EXERCISE: Every line below from the one containing "camera: 70 degrees left, 5 degrees up" through the one containing "(626, 289) = (782, 161): none" must be transcribed exactly. Omit all lines outside that stretch.

DATA SUPPLIED:
++++++++++

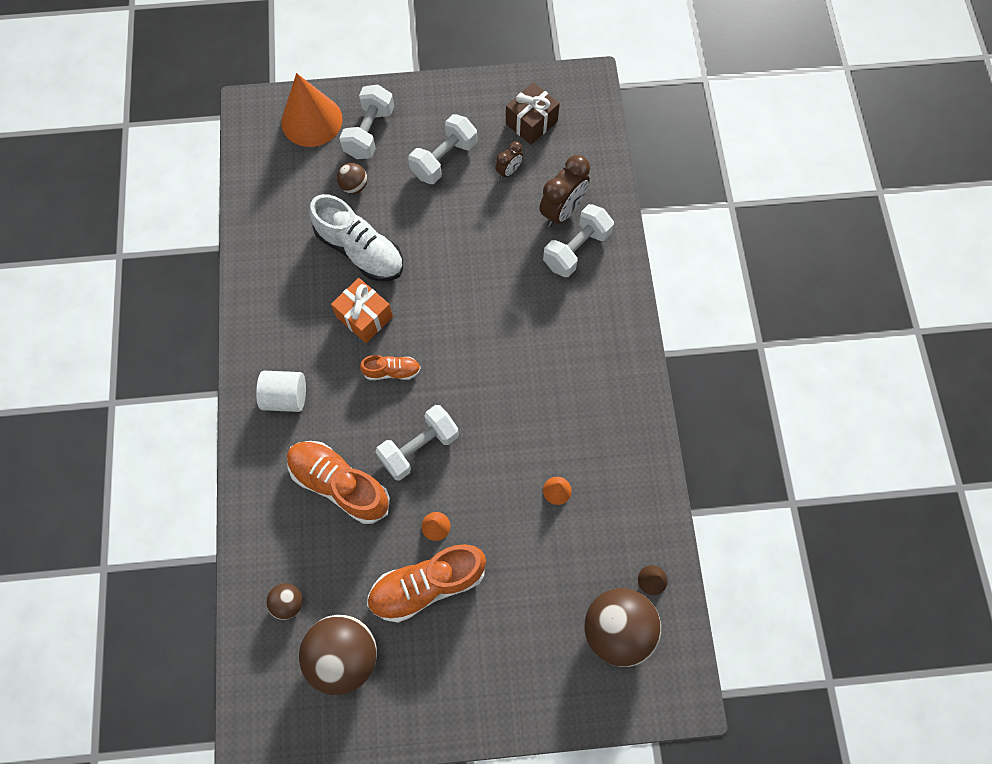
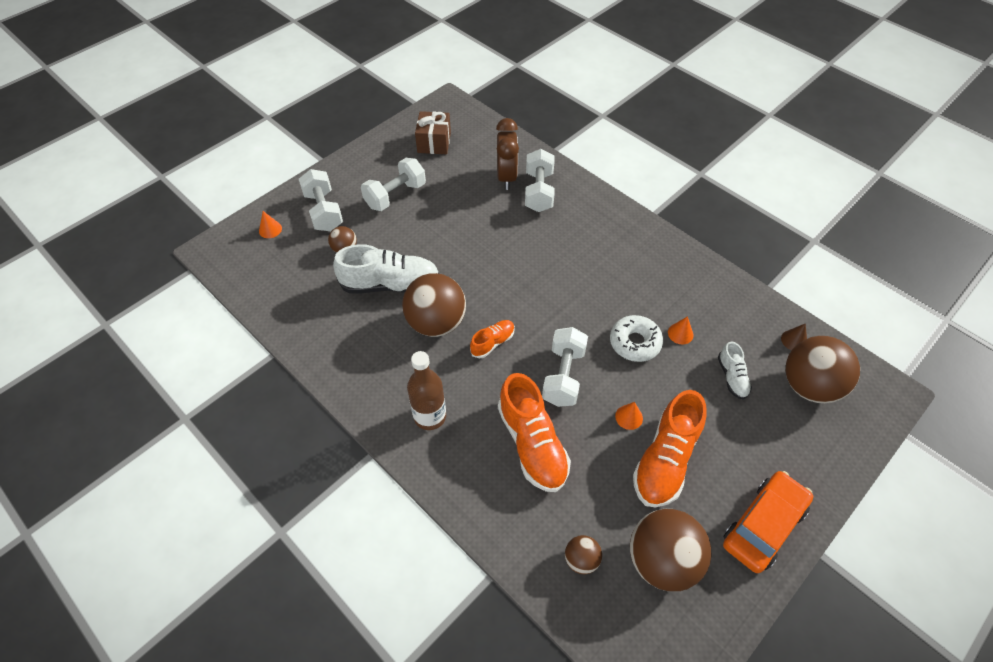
camera: 40 degrees left, 15 degrees down
(286, 397) = (430, 416): white cylinder -> brown bottle
(311, 120) = (270, 229): orange cone -> orange cone, size x0.40
(339, 484) = (532, 444): orange shoe -> orange shoe turned 105 degrees counterclockwise
(364, 317) = (436, 323): orange gift -> brown ball
(444, 159) = (395, 195): white dumbbell -> white dumbbell turned 45 degrees clockwise
(447, 700) = (763, 525): none -> orange car
(508, 171) = (447, 176): brown clock -> none
(508, 466) = (635, 343): none -> white donut
(558, 565) = (732, 377): none -> white shoe

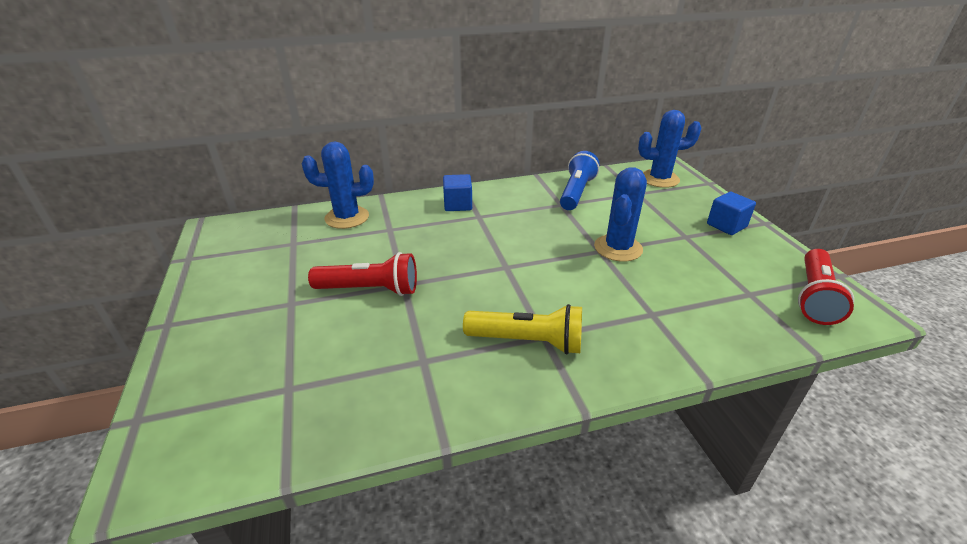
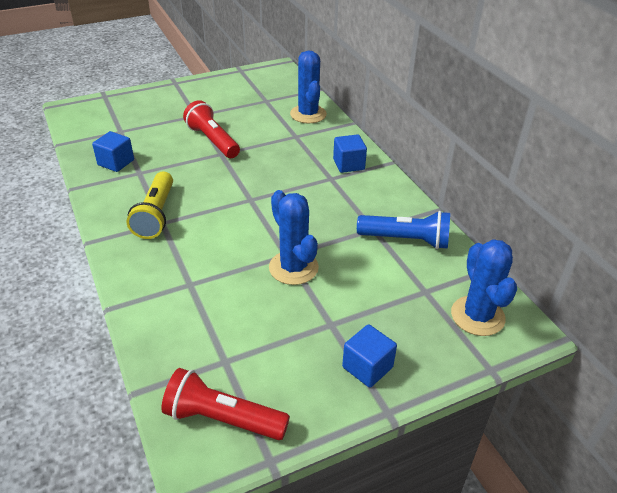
camera: 80 degrees right, 5 degrees up
(370, 289) = (213, 141): red flashlight -> red flashlight turned 150 degrees clockwise
(386, 389) = (116, 162): none -> blue cube
(618, 248) = (293, 268): blue cactus -> blue cactus turned 45 degrees clockwise

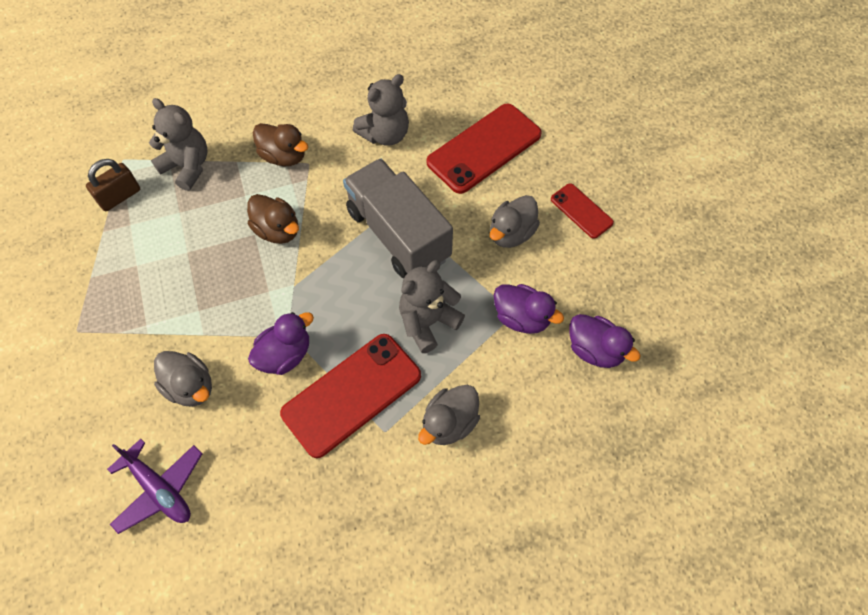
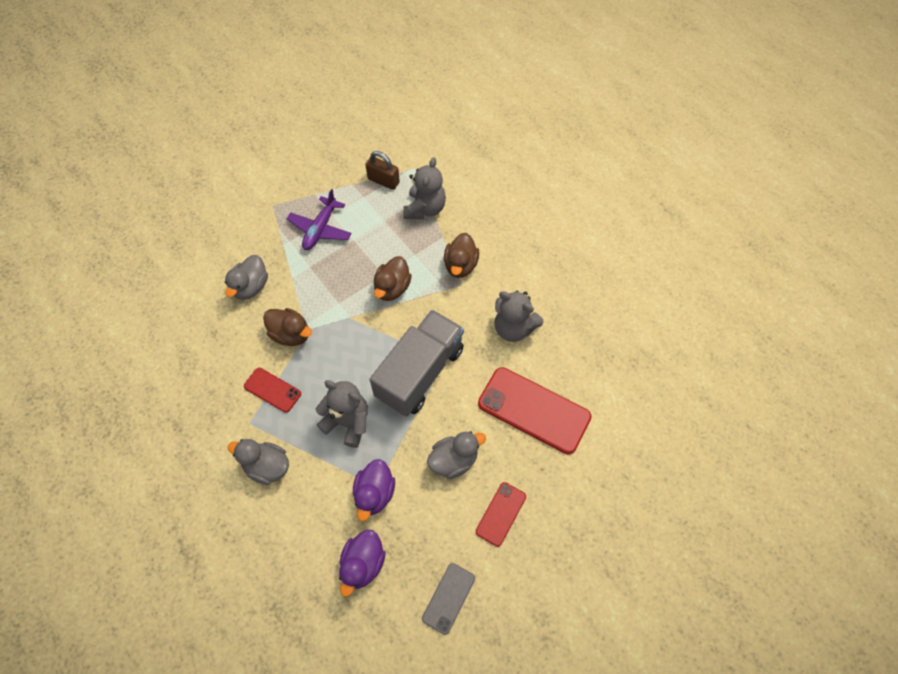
camera: 70 degrees right, 0 degrees up
(159, 489) = (176, 300): purple plane -> purple plane (320, 229)
(285, 355) = (291, 334): purple duck -> brown duck
(351, 394) = (272, 390): red phone -> red phone, size x0.53
(511, 233) = (454, 460): grey duck -> grey duck turned 135 degrees clockwise
(651, 281) = (448, 598): none -> grey phone

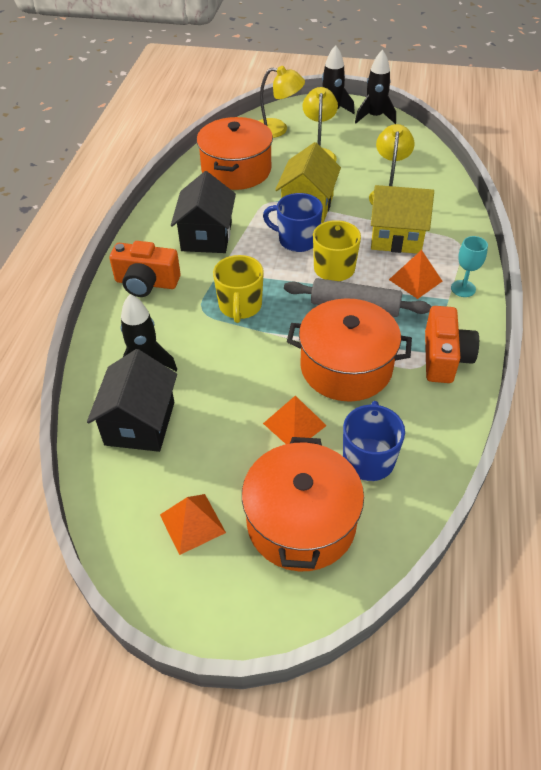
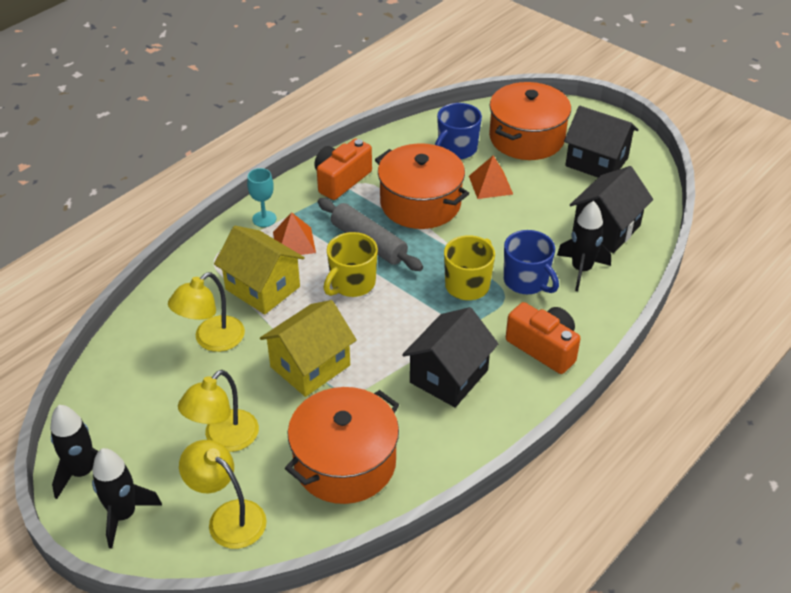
camera: 150 degrees left, 5 degrees down
(192, 523) = (596, 162): orange pyramid -> black house
(297, 240) = (359, 328): blue mug -> blue mug (526, 281)

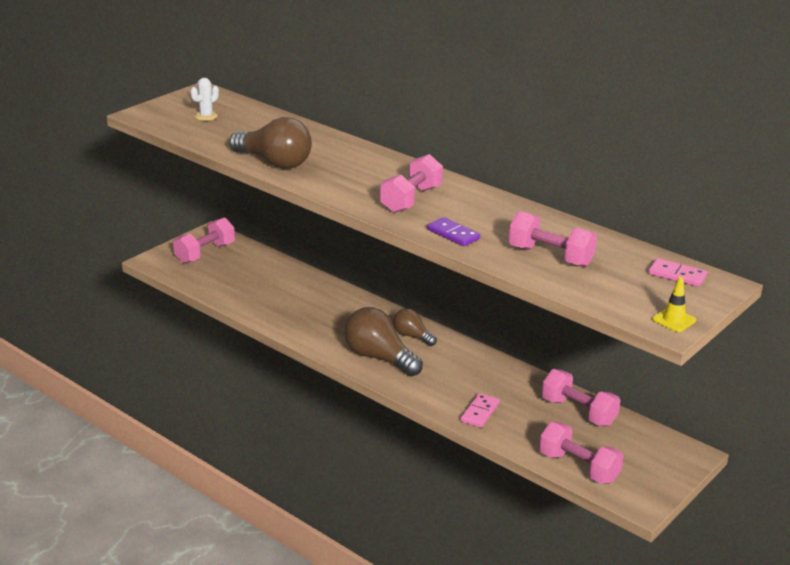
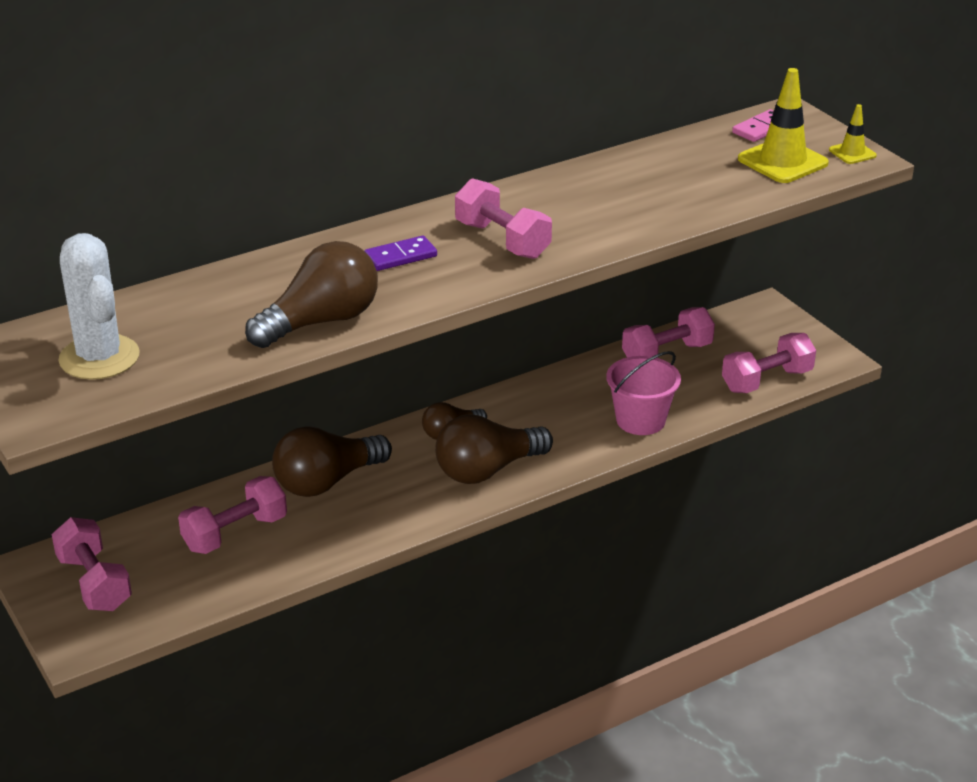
camera: 70 degrees left, 5 degrees up
(206, 116) = (99, 358): white cactus -> white cactus, size x1.99
(333, 302) = (326, 482): none -> brown light bulb
(453, 234) = (612, 231): purple domino -> purple domino (400, 256)
(480, 412) = (640, 420): pink domino -> pink bucket
(550, 256) = (693, 185): pink dumbbell -> pink dumbbell (235, 533)
(626, 289) = (782, 161): none -> yellow traffic cone

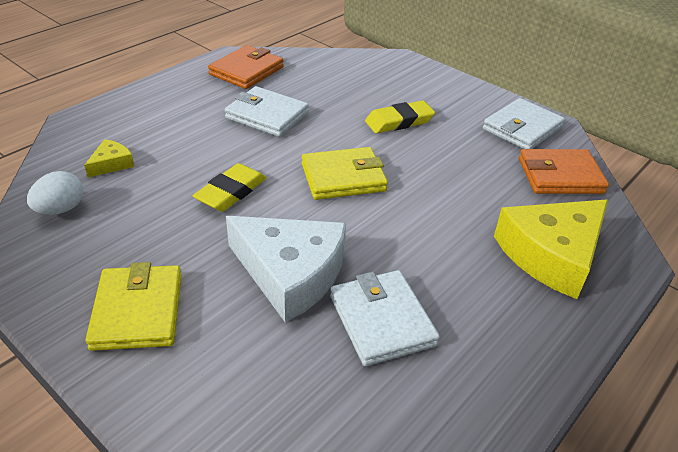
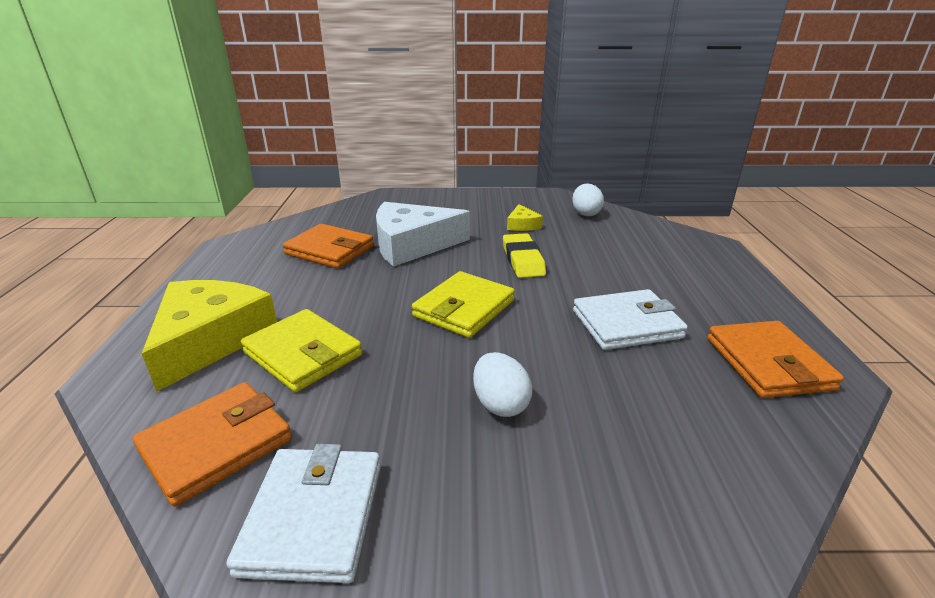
camera: 140 degrees right, 10 degrees down
(111, 164) = (623, 238): yellow cheese -> yellow cheese (522, 225)
(138, 311) = (463, 207): yellow wallet -> yellow wallet (303, 354)
(381, 320) = (330, 250): white wallet -> orange wallet
(399, 121) = (500, 404): yellow eraser -> white egg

++++++++++

RESULT OF THIS EXERCISE:
camera: 70 degrees left, 5 degrees up
(206, 116) = (99, 358): white cactus -> white cactus, size x1.99
(333, 302) = (326, 482): none -> brown light bulb
(453, 234) = (612, 231): purple domino -> purple domino (400, 256)
(480, 412) = (640, 420): pink domino -> pink bucket
(550, 256) = (693, 185): pink dumbbell -> pink dumbbell (235, 533)
(626, 289) = (782, 161): none -> yellow traffic cone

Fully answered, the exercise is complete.